Write out, word for word, every line in the data below from the one containing "black spoon: 6 -> 4" to the one containing "green teapot: 1 -> 2", both of them included.

(DATA LISTING)

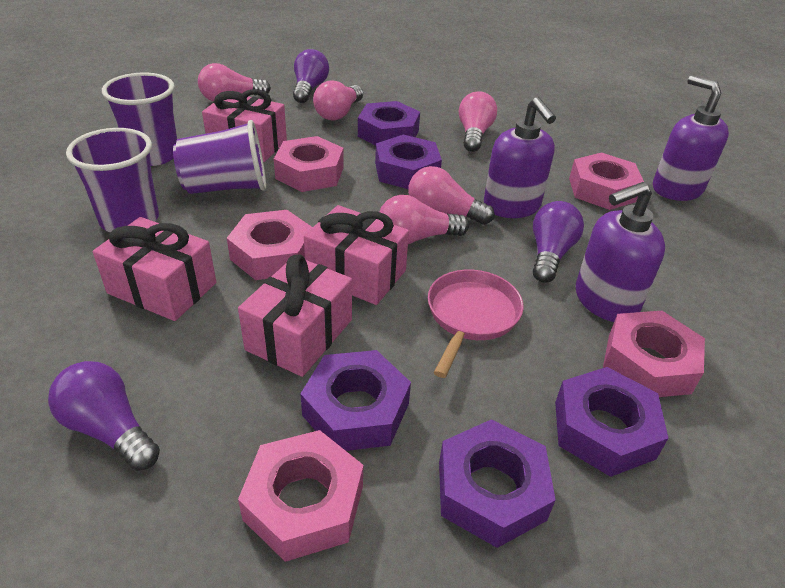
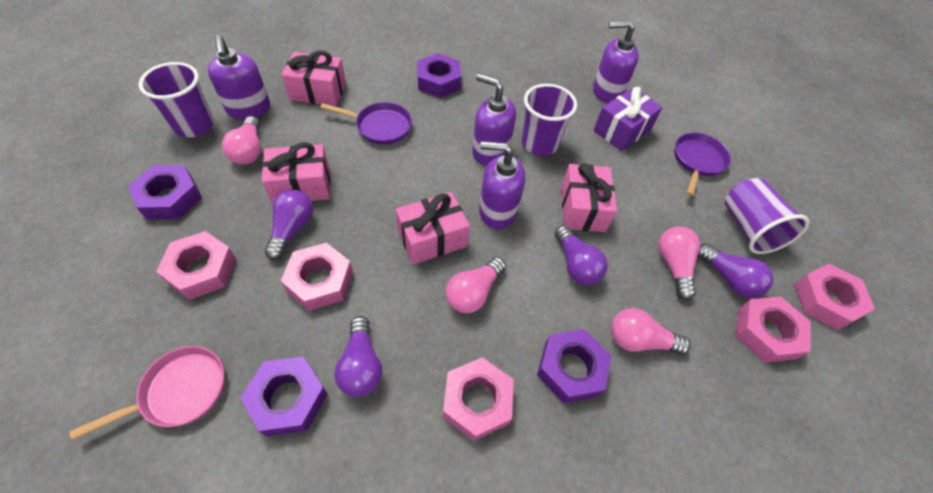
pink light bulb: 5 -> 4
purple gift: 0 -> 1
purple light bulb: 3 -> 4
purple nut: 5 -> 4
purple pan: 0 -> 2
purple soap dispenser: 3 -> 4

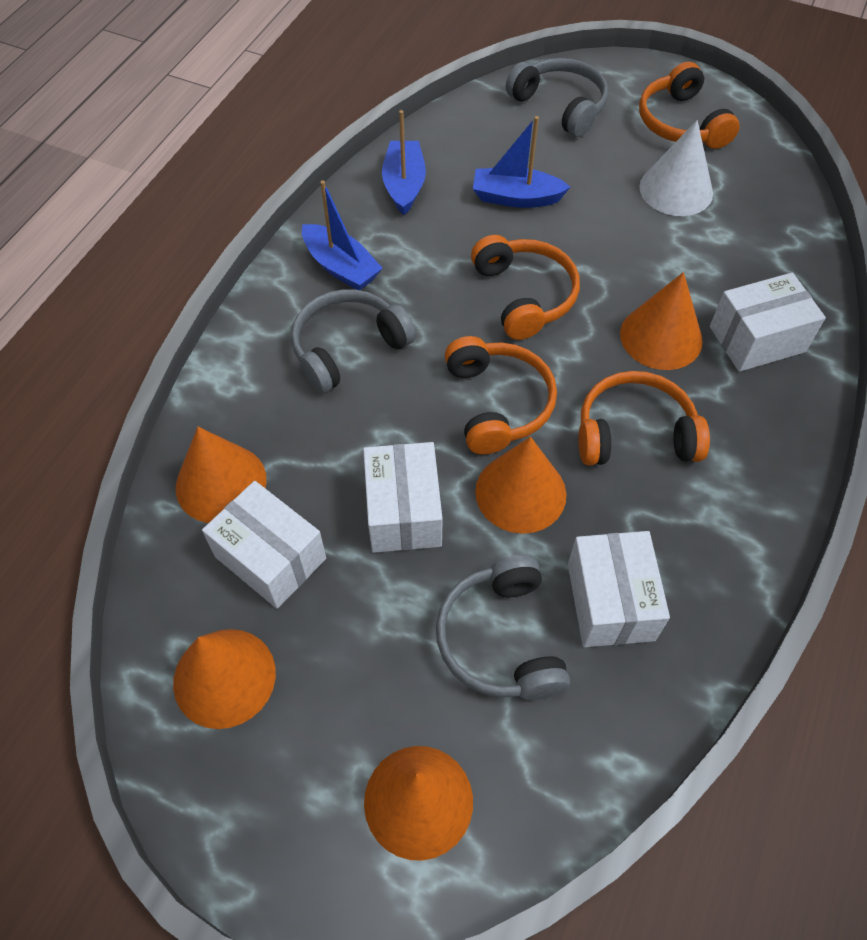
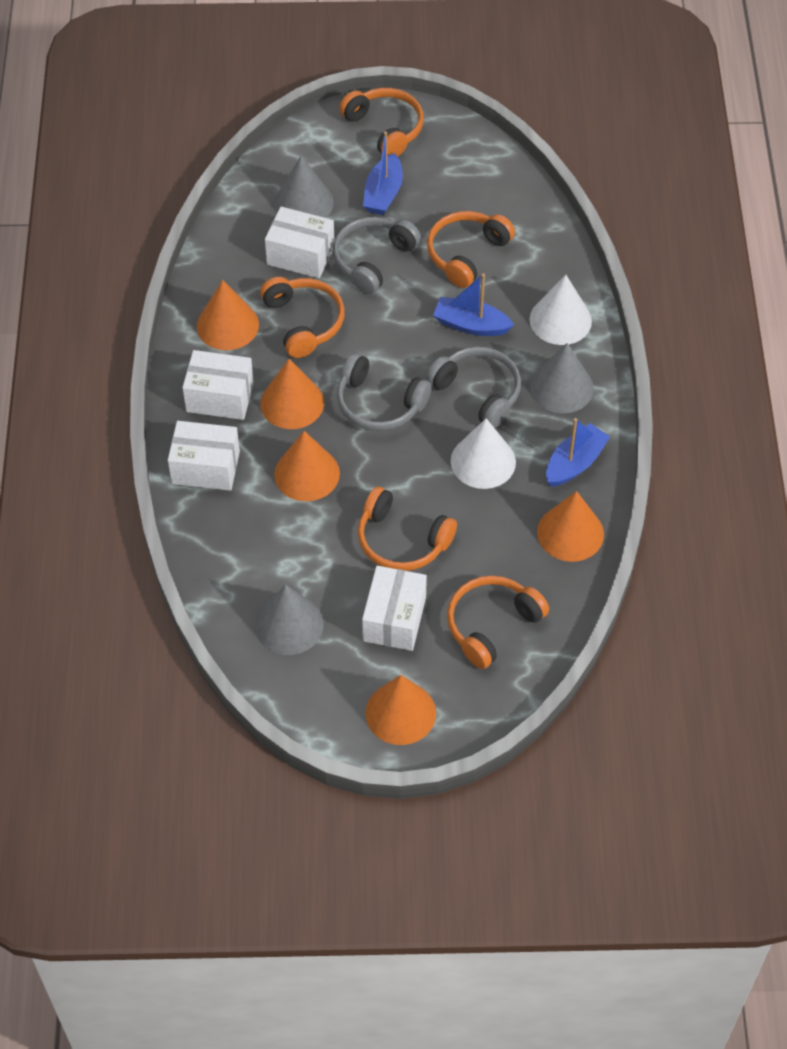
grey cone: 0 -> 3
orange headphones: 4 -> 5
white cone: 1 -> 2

(End DATA LISTING)
(DATA LISTING)

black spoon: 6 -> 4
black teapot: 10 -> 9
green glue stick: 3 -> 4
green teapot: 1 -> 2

(End DATA LISTING)

-- OUTPUT FOR THIS TASK --
black spoon: 6 -> 4
black teapot: 10 -> 9
green glue stick: 3 -> 4
green teapot: 1 -> 2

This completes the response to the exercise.